*** Opening of Exercise material ***

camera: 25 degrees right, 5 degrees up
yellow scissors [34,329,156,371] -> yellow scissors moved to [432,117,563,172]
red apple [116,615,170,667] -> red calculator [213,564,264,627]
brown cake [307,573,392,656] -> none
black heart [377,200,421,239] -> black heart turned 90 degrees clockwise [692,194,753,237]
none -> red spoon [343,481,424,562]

*** Close of Exercise material ***
*** Opening of Exercise material ***

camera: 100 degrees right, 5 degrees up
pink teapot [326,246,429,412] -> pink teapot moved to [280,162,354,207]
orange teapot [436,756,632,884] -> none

*** Close of Exercise material ***

* _Problem_
Can you repeat, word for word, every line above from the one containing "camera: 25 degrees right, 5 degrees up" down to the one containing "none -> red spoon [343,481,424,562]", including both?

* _Answer area_
camera: 25 degrees right, 5 degrees up
yellow scissors [34,329,156,371] -> yellow scissors moved to [432,117,563,172]
red apple [116,615,170,667] -> red calculator [213,564,264,627]
brown cake [307,573,392,656] -> none
black heart [377,200,421,239] -> black heart turned 90 degrees clockwise [692,194,753,237]
none -> red spoon [343,481,424,562]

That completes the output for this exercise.